Since pictures are not wanted, repeat only the text of the records, word for word.

--- START ---

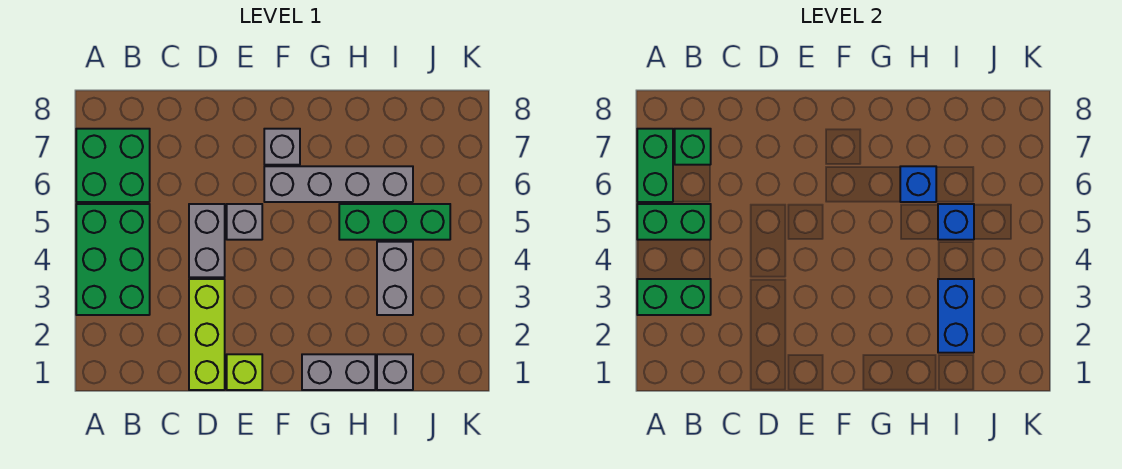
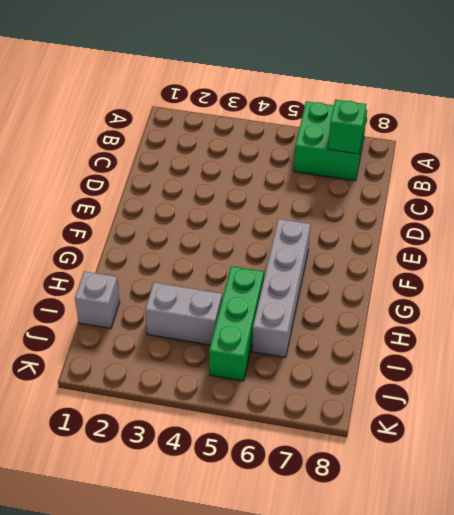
none -> green 2x3 brick [76,204,150,315]
none -> lime 1x3 brick [189,279,225,390]
none -> grey 1x2 brick [189,204,225,277]

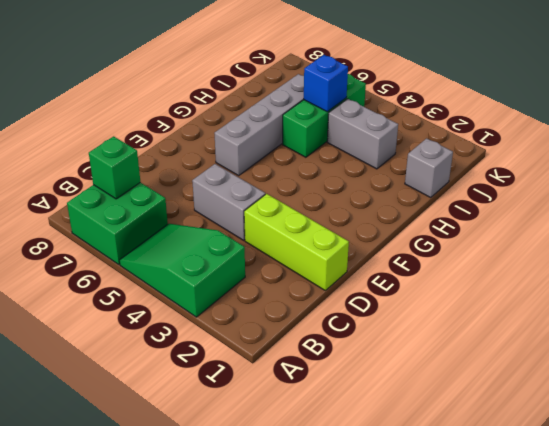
green 2x3 slope [119,224,245,317] -> green 2x3 brick [76,204,150,315]
none -> lime 1x1 brick [227,354,262,390]
none -> grey 1x1 brick [227,204,262,240]
none -> grey 1x1 brick [264,129,300,165]

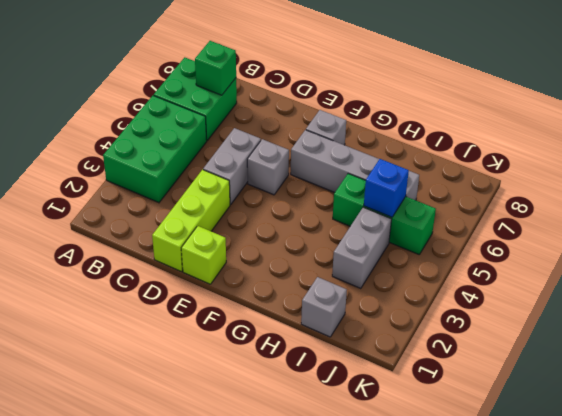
none -> grey 1x2 brick [302,354,375,390]
none -> green 1x2 brick [637,279,711,315]
none -> green 1x2 brick [637,204,711,240]

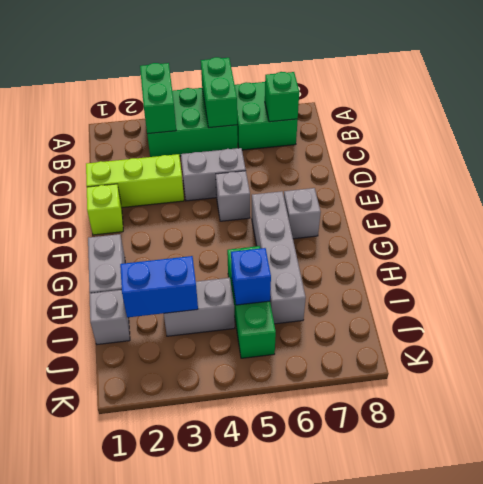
none -> green 1x2 brick [637,129,673,202]
none -> blue 1x1 brick [900,166,936,202]

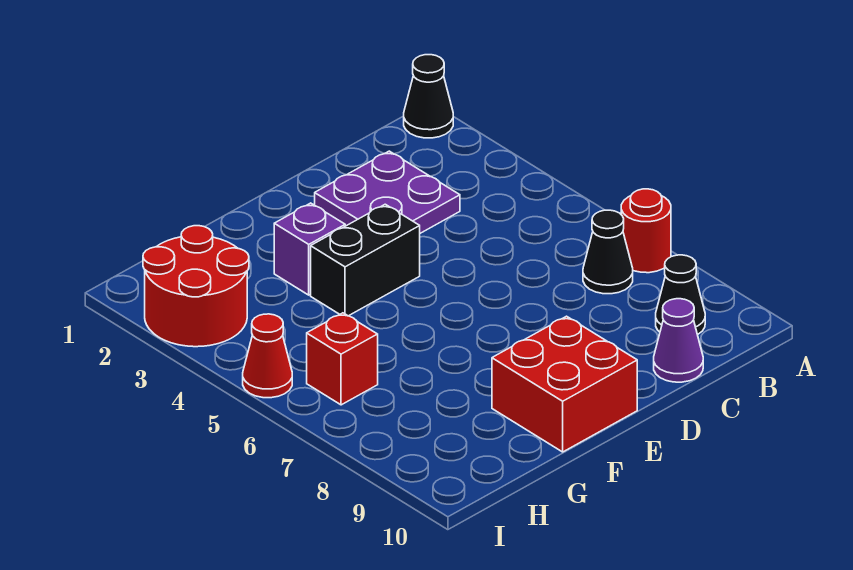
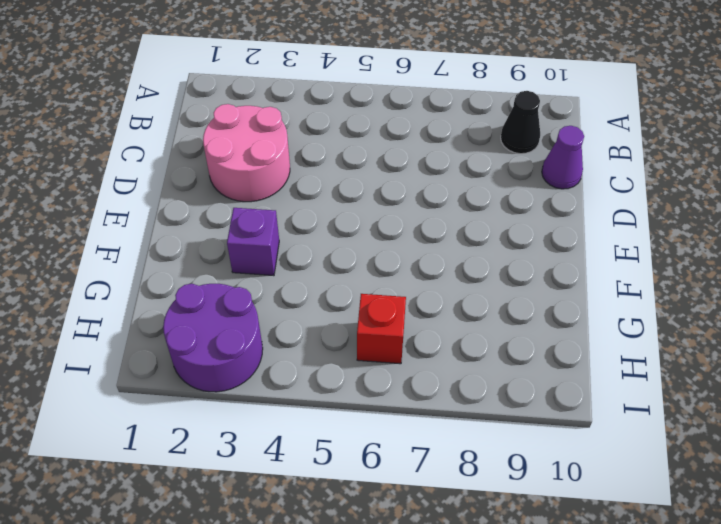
pink 2x2 round brick [203,104,290,202] -> purple 2x2 plate [315,151,460,233]
purple 2x2 round brick [163,284,263,392] -> red 2x2 round brick [143,226,249,347]
none -> black 1x1 cone [404,55,453,138]
none -> red 1x1 round brick [621,189,671,273]
none -> black 1x1 cone [583,210,633,294]

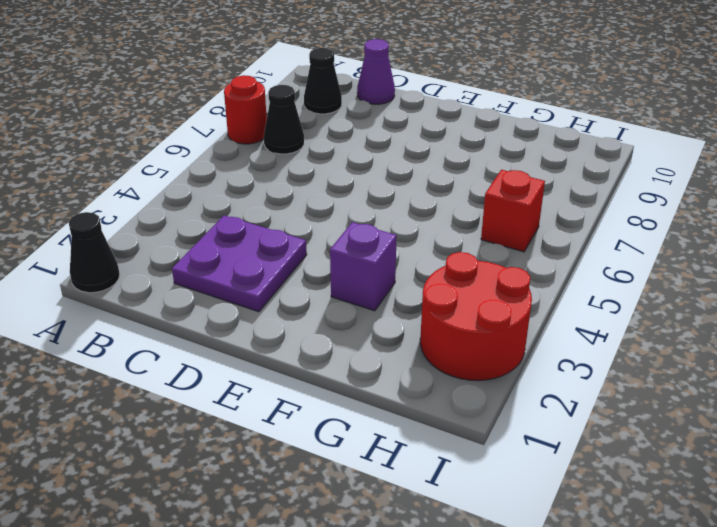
none -> black 1x2 brick [311,204,420,316]
none -> red 2x2 brick [492,316,637,452]
none -> red 1x1 cone [243,314,292,398]

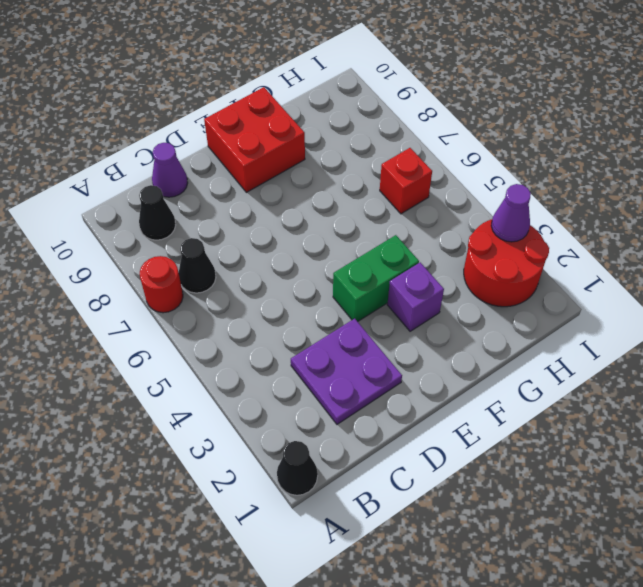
green 1x2 brick [333,235,419,322] -> black 1x2 brick [311,204,420,316]
purple 1x1 cone [491,184,531,242] -> none
none -> red 1x1 cone [243,314,292,398]

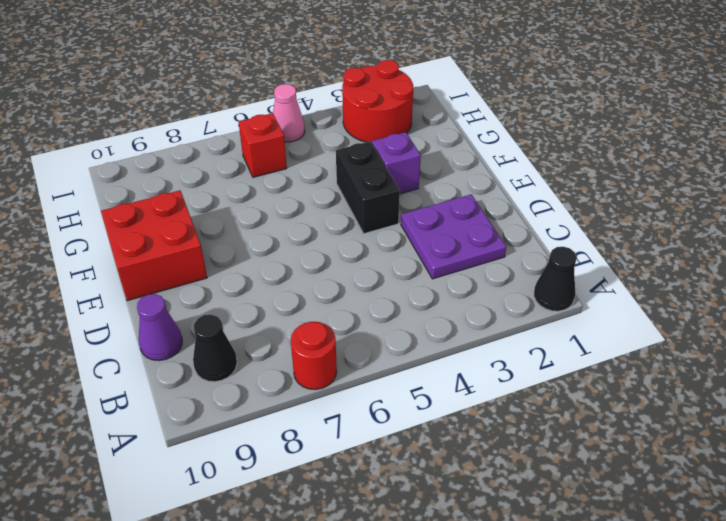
pink 1x1 cone [273,84,305,142] -> red 1x1 cone [243,314,292,398]
none -> black 1x1 cone [583,210,633,294]

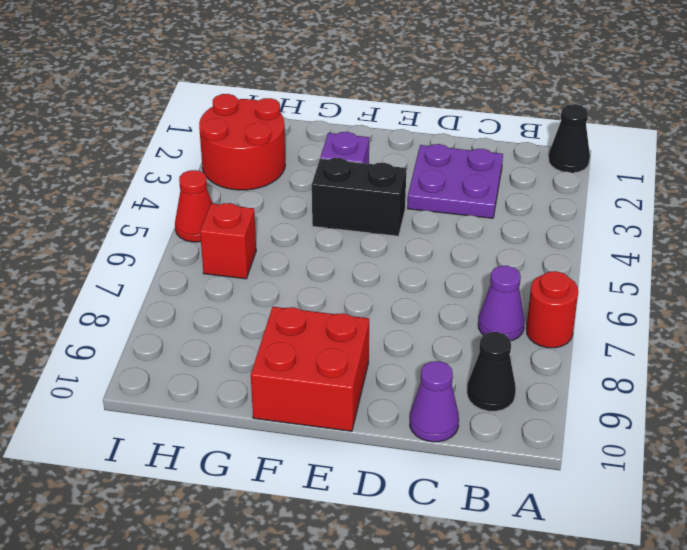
purple 1x1 cone [478,266,525,341] -> black 1x1 cone [583,210,633,294]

--- END ---

Result of this exercise -
none -> green 2x3 brick [76,204,150,315]
none -> lime 1x3 brick [189,279,225,390]
none -> grey 1x2 brick [189,204,225,277]

green 2x3 slope [119,224,245,317] -> green 2x3 brick [76,204,150,315]
none -> lime 1x1 brick [227,354,262,390]
none -> grey 1x1 brick [227,204,262,240]
none -> grey 1x1 brick [264,129,300,165]

none -> grey 1x2 brick [302,354,375,390]
none -> green 1x2 brick [637,279,711,315]
none -> green 1x2 brick [637,204,711,240]

none -> green 1x2 brick [637,129,673,202]
none -> blue 1x1 brick [900,166,936,202]

pink 2x2 round brick [203,104,290,202] -> purple 2x2 plate [315,151,460,233]
purple 2x2 round brick [163,284,263,392] -> red 2x2 round brick [143,226,249,347]
none -> black 1x1 cone [404,55,453,138]
none -> red 1x1 round brick [621,189,671,273]
none -> black 1x1 cone [583,210,633,294]

none -> black 1x2 brick [311,204,420,316]
none -> red 2x2 brick [492,316,637,452]
none -> red 1x1 cone [243,314,292,398]

green 1x2 brick [333,235,419,322] -> black 1x2 brick [311,204,420,316]
purple 1x1 cone [491,184,531,242] -> none
none -> red 1x1 cone [243,314,292,398]

pink 1x1 cone [273,84,305,142] -> red 1x1 cone [243,314,292,398]
none -> black 1x1 cone [583,210,633,294]

purple 1x1 cone [478,266,525,341] -> black 1x1 cone [583,210,633,294]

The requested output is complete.